Dataset excerpts
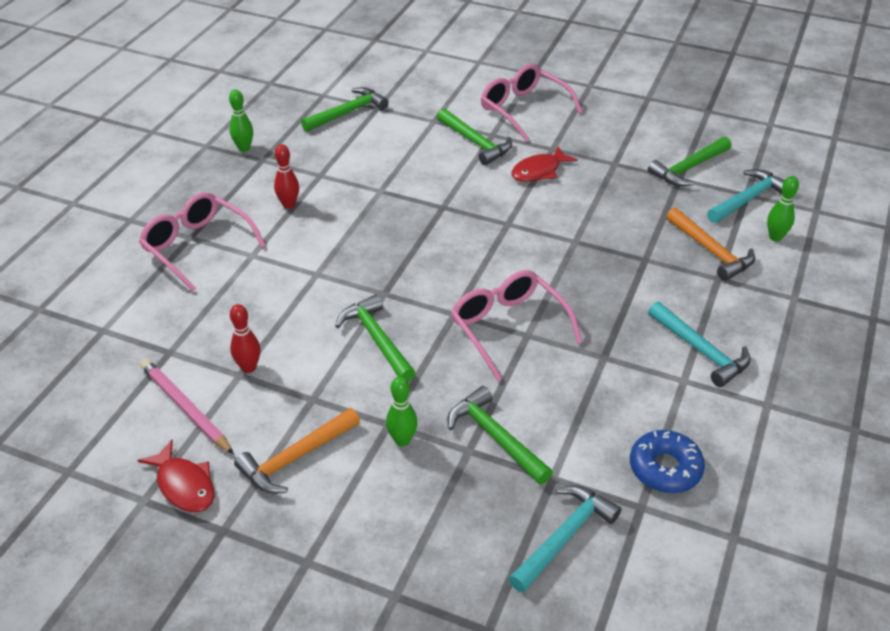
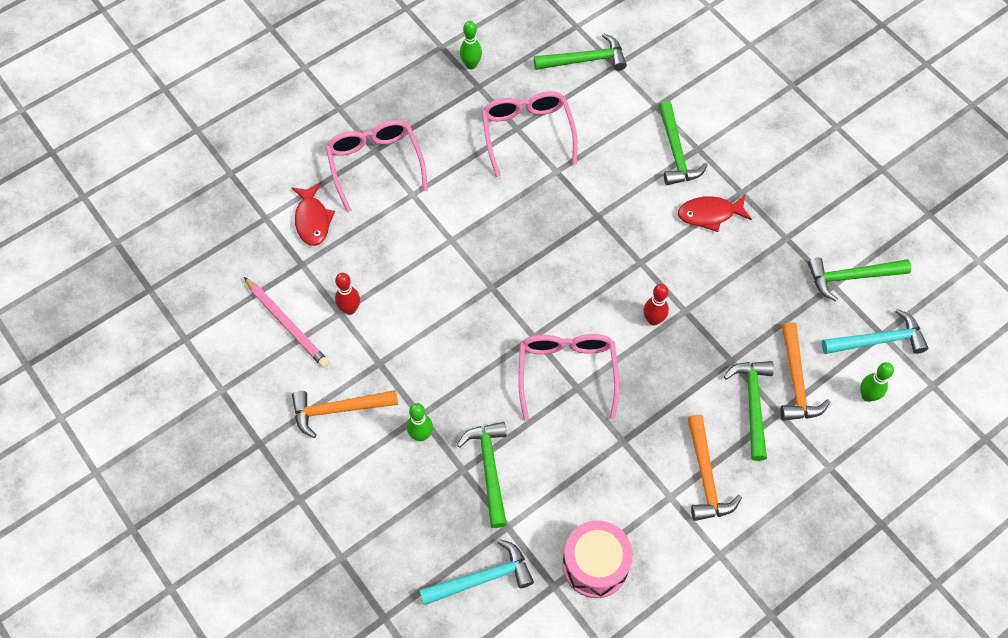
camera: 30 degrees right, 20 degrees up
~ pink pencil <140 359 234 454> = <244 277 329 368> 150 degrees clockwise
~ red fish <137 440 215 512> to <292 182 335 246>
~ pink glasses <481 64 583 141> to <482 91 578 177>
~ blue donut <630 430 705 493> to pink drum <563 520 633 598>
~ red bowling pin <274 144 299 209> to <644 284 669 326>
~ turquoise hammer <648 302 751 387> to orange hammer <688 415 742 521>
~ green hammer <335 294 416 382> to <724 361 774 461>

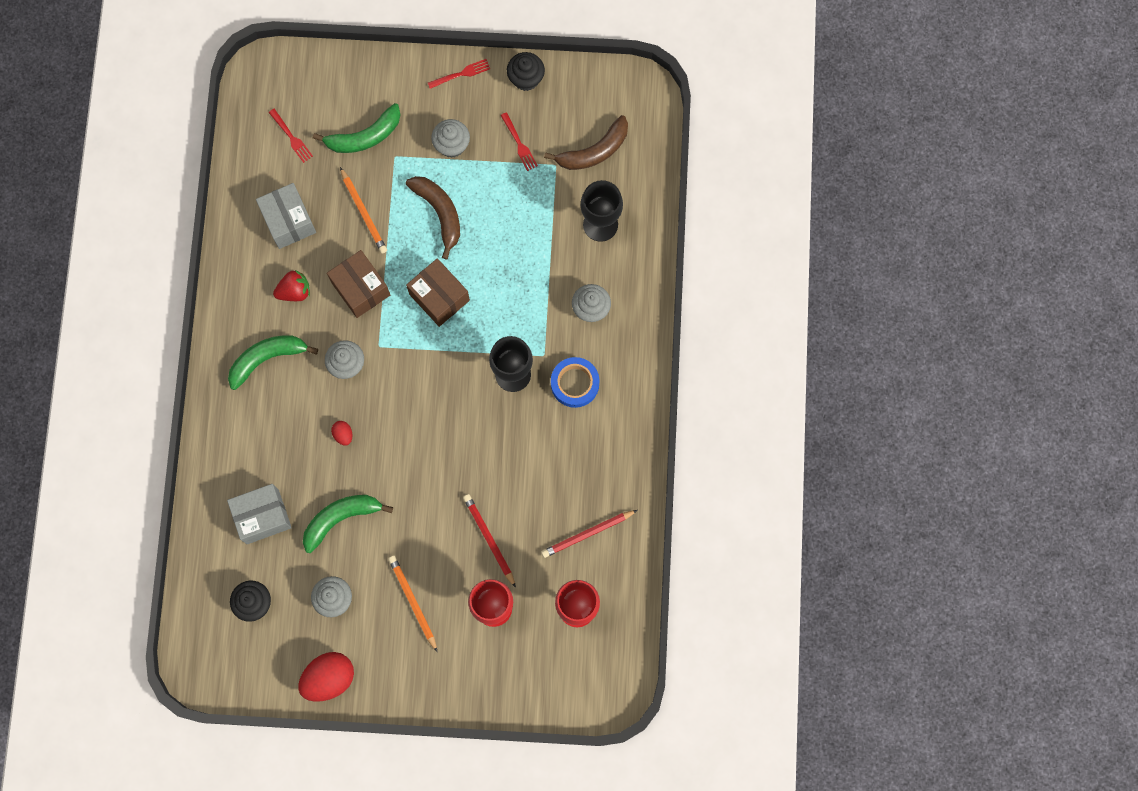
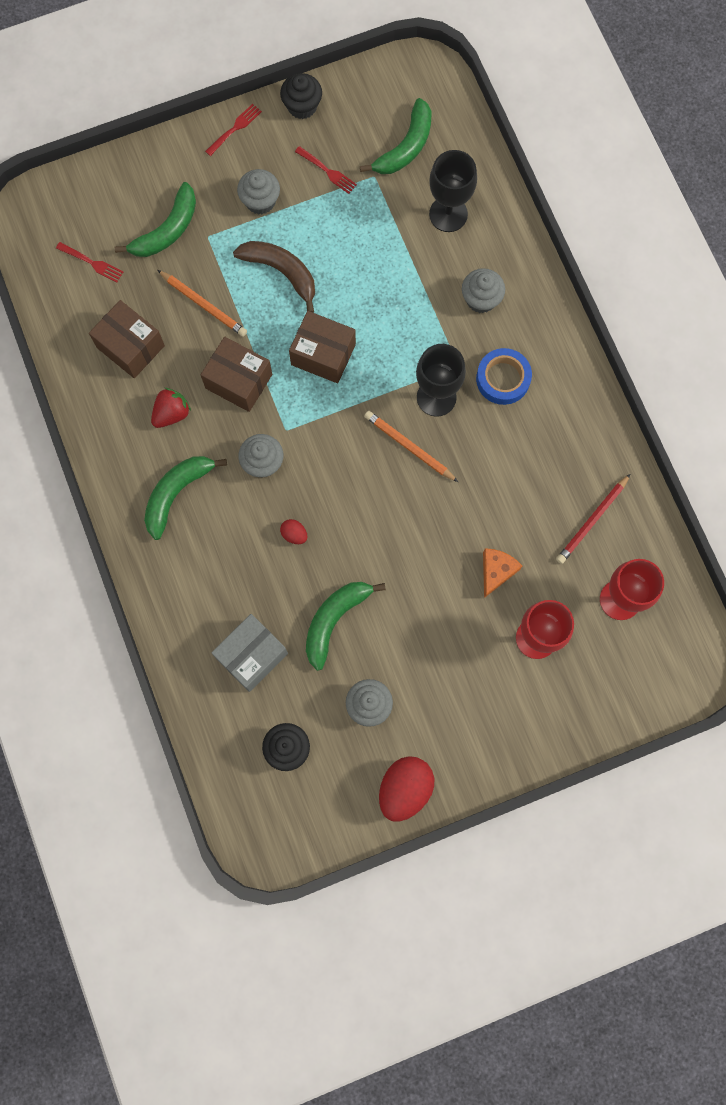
camera: 25 degrees left, 0 degrees up
~ grey box <256 183 316 249> to brown box <89 300 165 378>
~ brown banana <544 115 628 170> to green banana <360 98 432 174>
~ orange pencil <388 556 437 652> to <364 411 458 482>
~ red pencil <463 494 516 588> to orange cheese <483 548 522 598>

PROBLEM TO SOLVE: Exactly as written, return each line above and leave the pictures behind.

ANSWER TO THIS PROBLEM:
camera: 30 degrees right, 20 degrees up
~ pink pencil <140 359 234 454> = <244 277 329 368> 150 degrees clockwise
~ red fish <137 440 215 512> to <292 182 335 246>
~ pink glasses <481 64 583 141> to <482 91 578 177>
~ blue donut <630 430 705 493> to pink drum <563 520 633 598>
~ red bowling pin <274 144 299 209> to <644 284 669 326>
~ turquoise hammer <648 302 751 387> to orange hammer <688 415 742 521>
~ green hammer <335 294 416 382> to <724 361 774 461>

camera: 25 degrees left, 0 degrees up
~ grey box <256 183 316 249> to brown box <89 300 165 378>
~ brown banana <544 115 628 170> to green banana <360 98 432 174>
~ orange pencil <388 556 437 652> to <364 411 458 482>
~ red pencil <463 494 516 588> to orange cheese <483 548 522 598>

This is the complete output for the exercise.